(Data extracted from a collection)
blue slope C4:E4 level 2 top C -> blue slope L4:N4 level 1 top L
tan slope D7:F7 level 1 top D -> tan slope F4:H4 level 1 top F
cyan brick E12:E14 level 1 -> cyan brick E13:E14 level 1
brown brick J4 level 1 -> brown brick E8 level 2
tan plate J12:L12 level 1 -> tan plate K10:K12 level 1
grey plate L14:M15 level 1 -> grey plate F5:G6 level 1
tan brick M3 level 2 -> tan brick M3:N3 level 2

Aim of the task: Return the lines beginning at the one that contains "tan plate J12:L12" and continuing through the last line of the data, exactly as they stand and without any others.

Solution below:
tan plate J12:L12 level 1 -> tan plate K10:K12 level 1
grey plate L14:M15 level 1 -> grey plate F5:G6 level 1
tan brick M3 level 2 -> tan brick M3:N3 level 2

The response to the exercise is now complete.